(Records Opens)
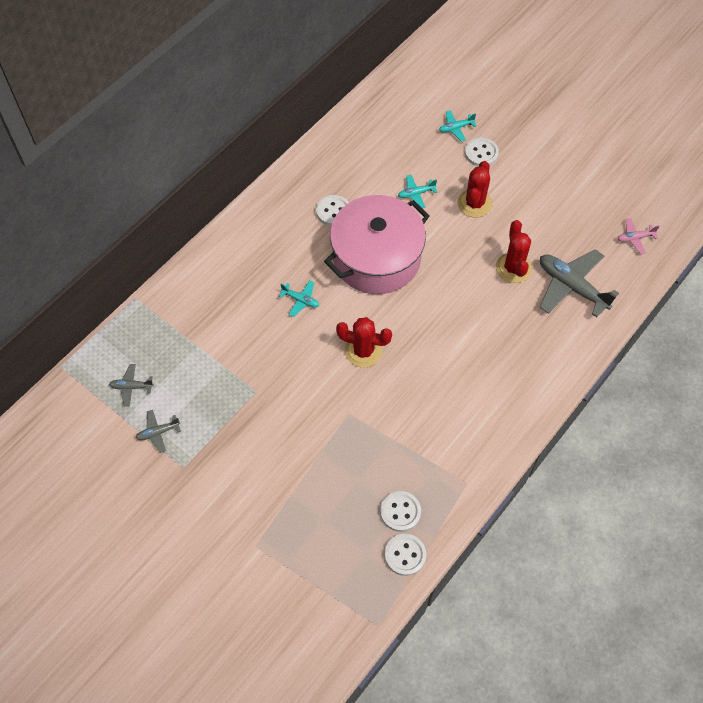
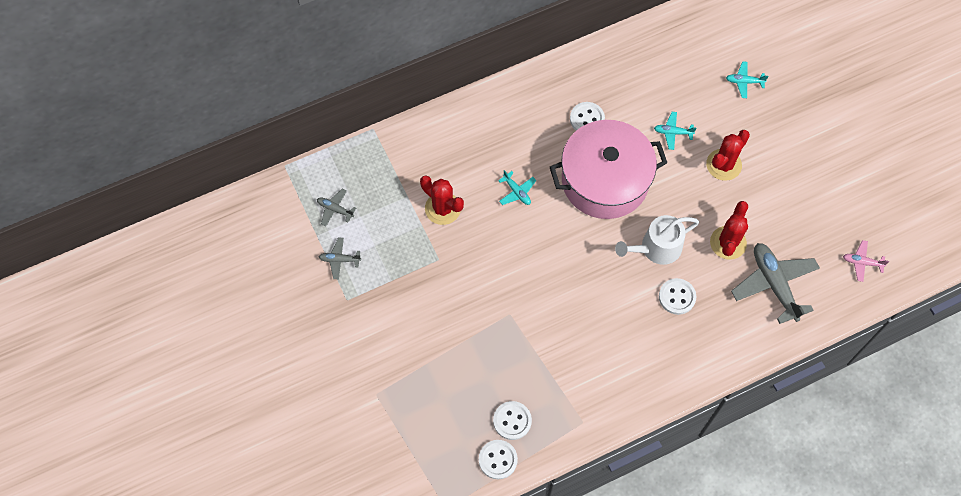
camera: 25 degrees right, 5 degrees up
(363, 351) = (550, 263): red cactus -> red cactus (443, 208)
(453, 298) = (656, 248): none -> white watering can
(481, 153) = (756, 117): white button -> white button (677, 297)

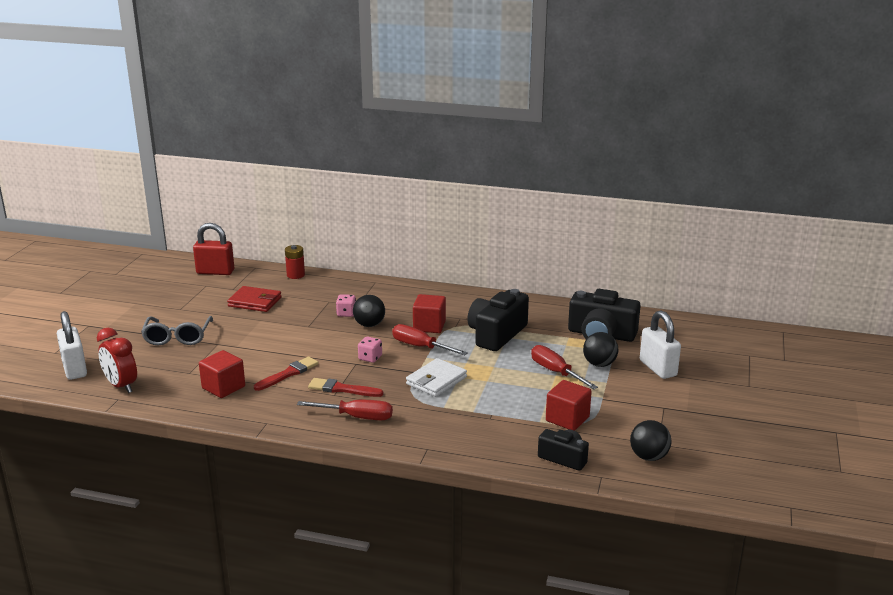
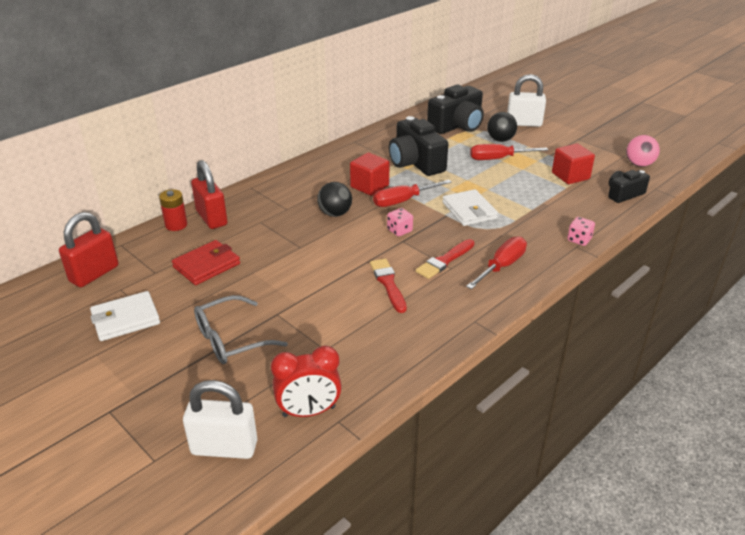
camera: 60 degrees left, 10 degrees up
(175, 298) = (125, 319): none -> white wallet
(177, 337) = (230, 340): grey glasses -> grey glasses turned 120 degrees clockwise
(223, 387) = (380, 332): red cube -> none
(316, 283) = (211, 218): none -> red padlock
(346, 313) = (298, 219): pink dice -> pink dice (579, 240)
(648, 457) = (639, 164): black ball -> pink ball

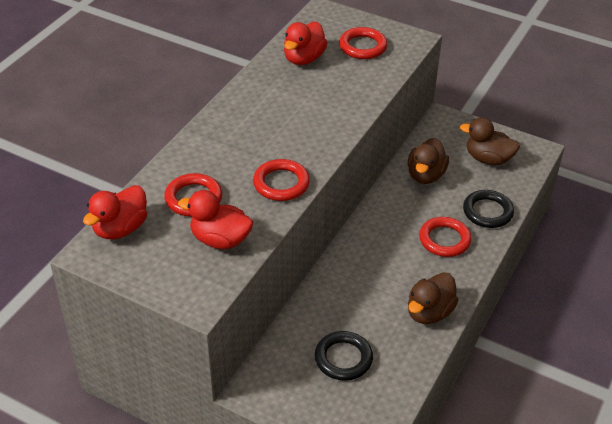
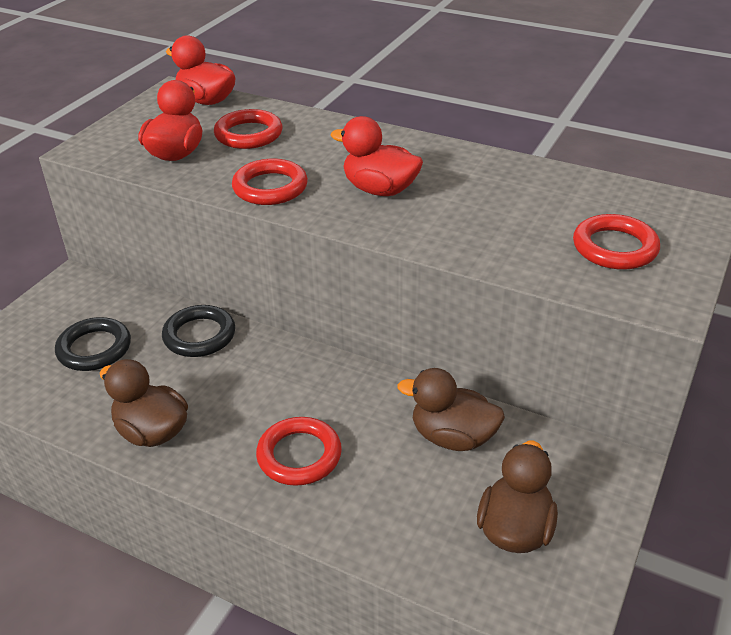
camera: 90 degrees right, 5 degrees down
(304, 59) = (556, 194): red duck -> red duck (380, 190)
(487, 212) = (367, 518): black ring -> black ring (199, 335)

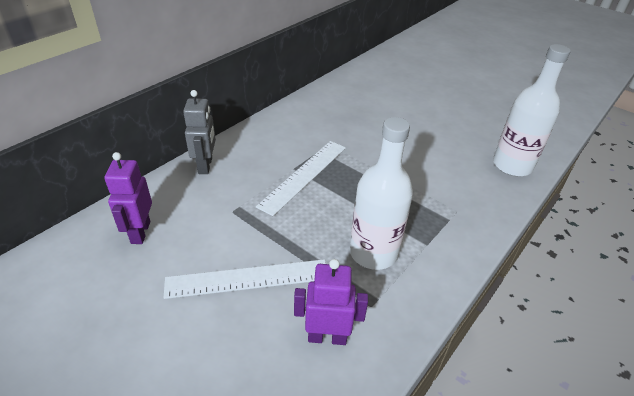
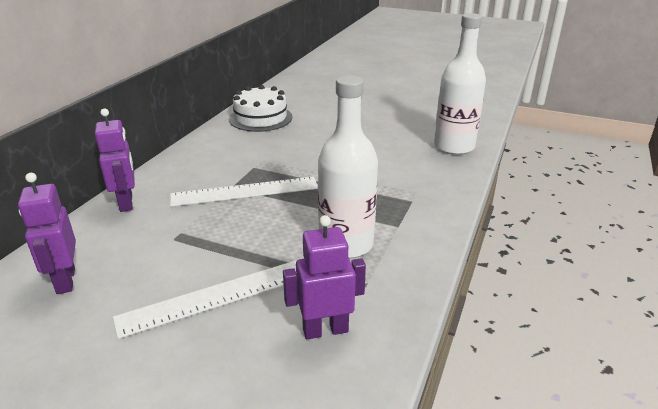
camera: 15 degrees left, 10 degrees down
(205, 165) = (126, 203): grey robot -> purple robot
(304, 175) = (245, 191): white ruler -> white ruler turned 60 degrees clockwise
(341, 97) = (260, 118): none -> white cake

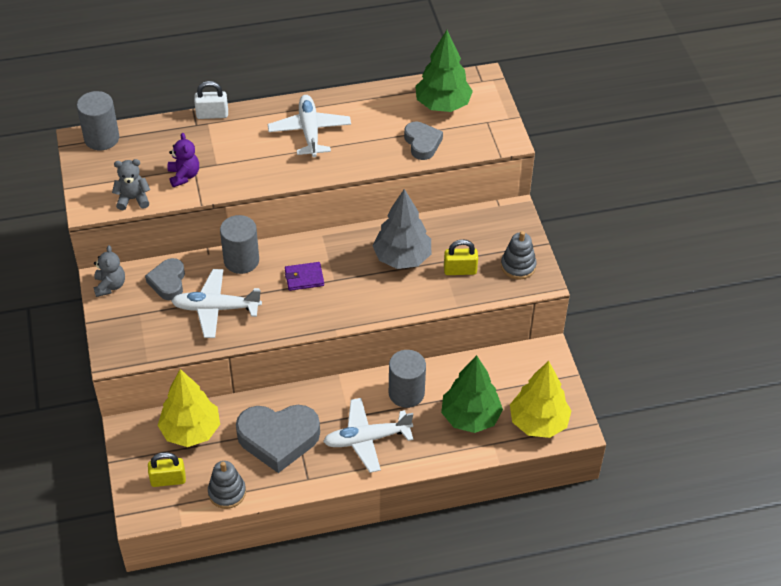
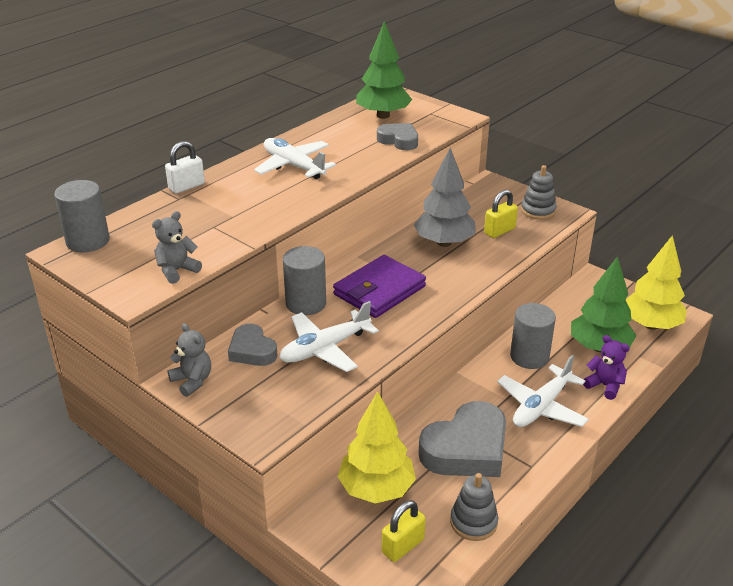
camera: 35 degrees left, 15 degrees down
(184, 176) = (210, 235): purple teddy bear -> purple teddy bear (604, 386)
(304, 278) = (379, 290): purple wallet -> purple wallet, size x1.89

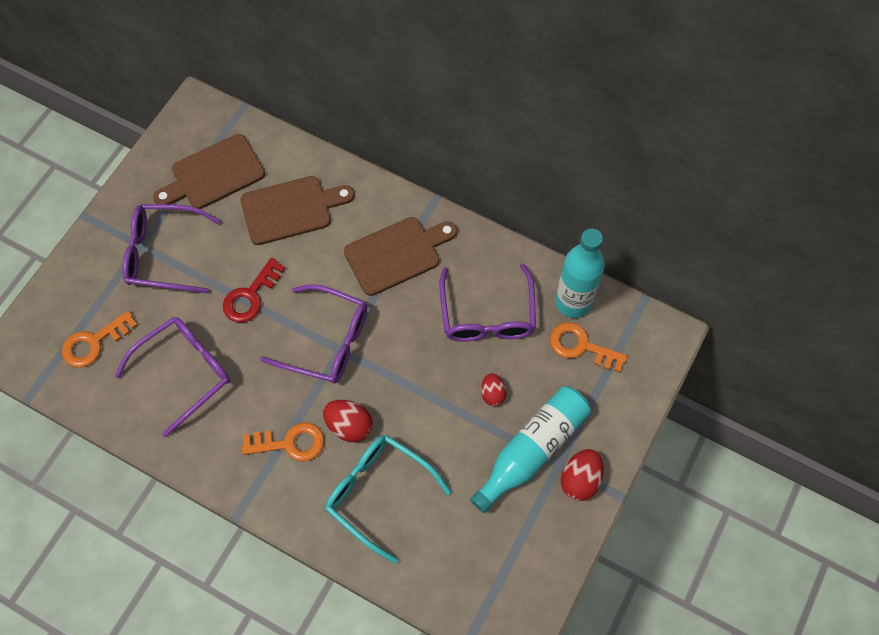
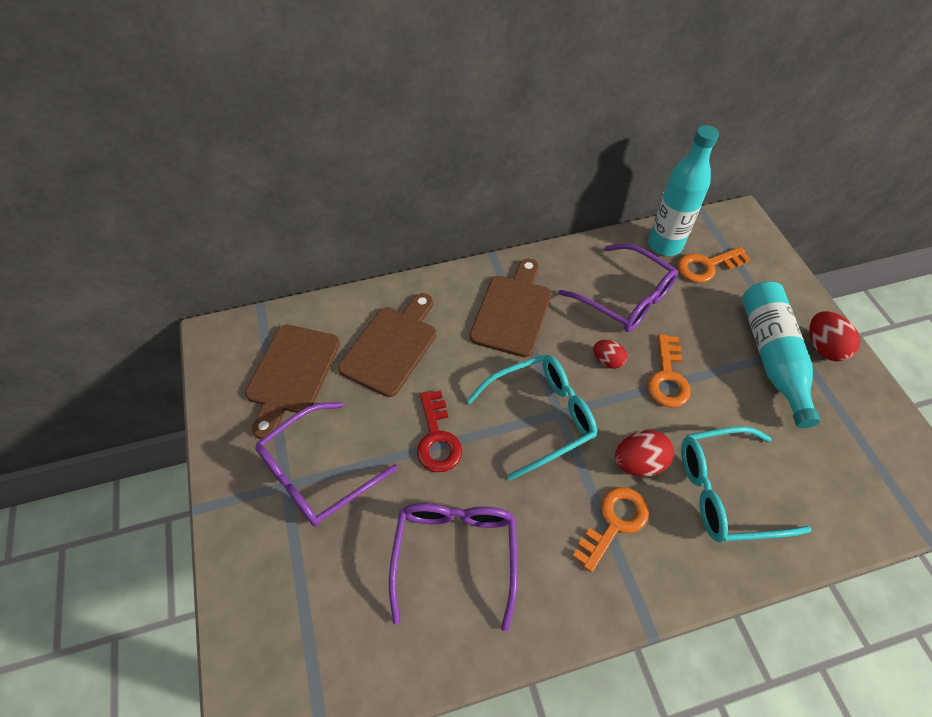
camera: 45 degrees left, 10 degrees down
(94, 343) = (336, 614): orange key -> orange key (667, 377)
(327, 341) = (541, 416): purple glasses -> turquoise glasses
(492, 394) = (698, 344): red egg -> red egg (607, 361)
(Records Closes)
#### Your goal:
Repeat exactly and only the lines from the start of the data above through the line that holds "(481, 153) = (756, 117): white", inclusive. Pictures do not belong in the copy.

#### Exercise solution:
camera: 25 degrees right, 5 degrees up
(363, 351) = (550, 263): red cactus -> red cactus (443, 208)
(453, 298) = (656, 248): none -> white watering can
(481, 153) = (756, 117): white button -> white button (677, 297)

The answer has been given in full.